--- Exercise aim ---
Look through the entries below. Report each line that has the word "black" in it.

-=-=-=-=-

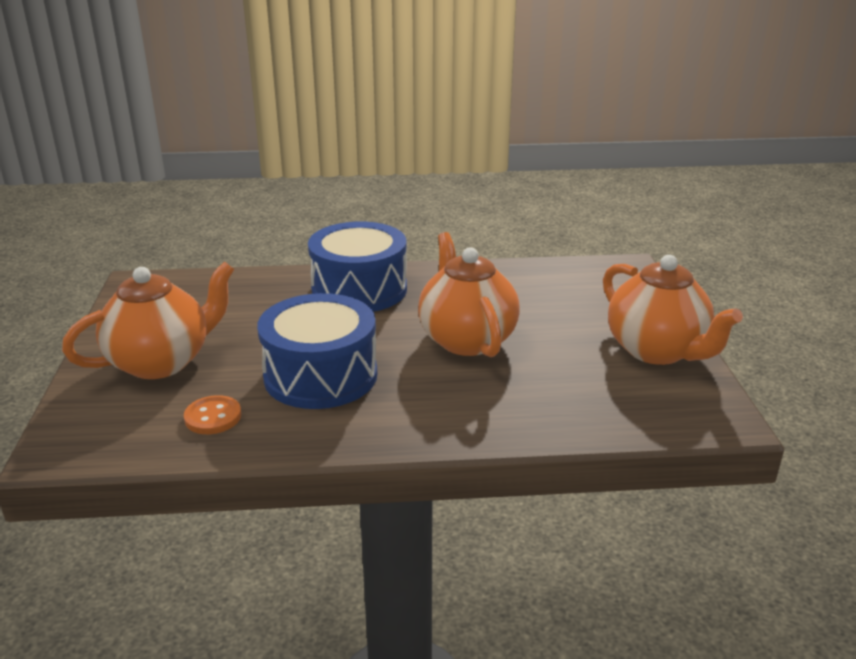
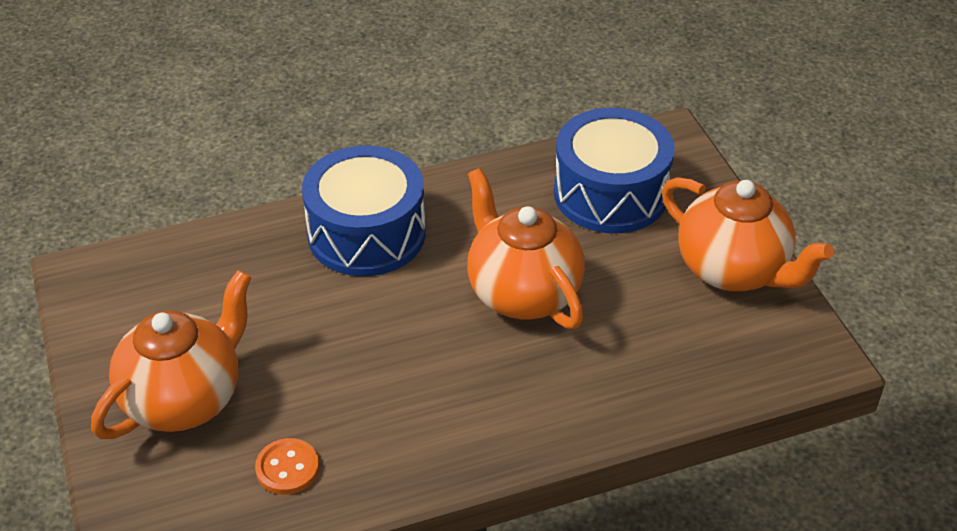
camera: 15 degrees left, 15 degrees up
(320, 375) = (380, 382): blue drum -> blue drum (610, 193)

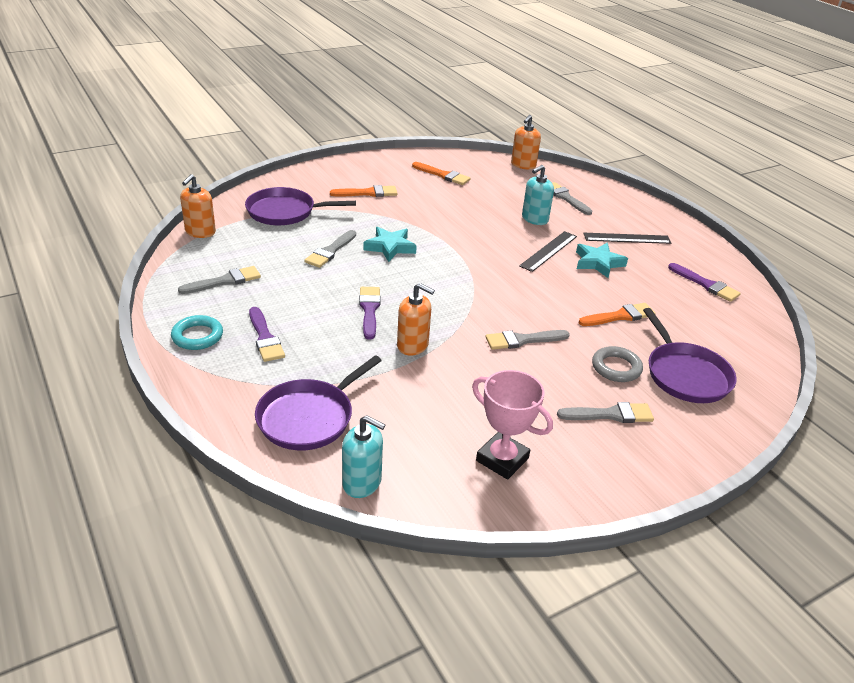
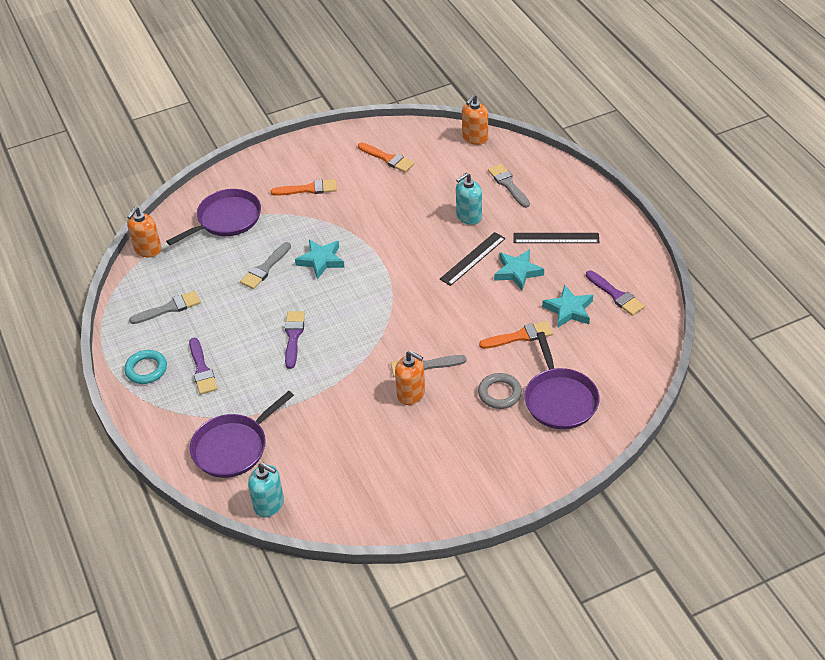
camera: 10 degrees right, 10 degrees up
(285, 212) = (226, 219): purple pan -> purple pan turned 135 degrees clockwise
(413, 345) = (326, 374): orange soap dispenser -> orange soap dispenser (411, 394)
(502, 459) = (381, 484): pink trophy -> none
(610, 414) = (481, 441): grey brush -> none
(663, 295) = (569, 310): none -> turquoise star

-=-=-=-=-

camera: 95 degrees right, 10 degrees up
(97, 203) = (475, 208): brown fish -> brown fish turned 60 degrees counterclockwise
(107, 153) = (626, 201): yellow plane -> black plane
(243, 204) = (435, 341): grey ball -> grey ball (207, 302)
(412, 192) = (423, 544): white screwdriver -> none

-=-=-=-=-

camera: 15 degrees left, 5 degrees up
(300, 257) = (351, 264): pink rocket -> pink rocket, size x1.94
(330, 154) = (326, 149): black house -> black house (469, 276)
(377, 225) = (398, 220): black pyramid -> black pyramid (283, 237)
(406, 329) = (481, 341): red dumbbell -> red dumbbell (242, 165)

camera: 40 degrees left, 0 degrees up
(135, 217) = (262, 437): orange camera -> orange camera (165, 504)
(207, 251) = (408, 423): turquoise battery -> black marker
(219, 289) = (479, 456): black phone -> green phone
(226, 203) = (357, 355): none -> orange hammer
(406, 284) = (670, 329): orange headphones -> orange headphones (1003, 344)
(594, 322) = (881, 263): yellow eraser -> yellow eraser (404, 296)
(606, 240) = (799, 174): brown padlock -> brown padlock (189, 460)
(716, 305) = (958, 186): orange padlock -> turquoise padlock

-=-=-=-=-

--- The answer ---
(107, 153) = (626, 201): yellow plane -> black plane
(330, 154) = (326, 149): black house -> black house (469, 276)
(377, 225) = (398, 220): black pyramid -> black pyramid (283, 237)
(207, 251) = (408, 423): turquoise battery -> black marker
(219, 289) = (479, 456): black phone -> green phone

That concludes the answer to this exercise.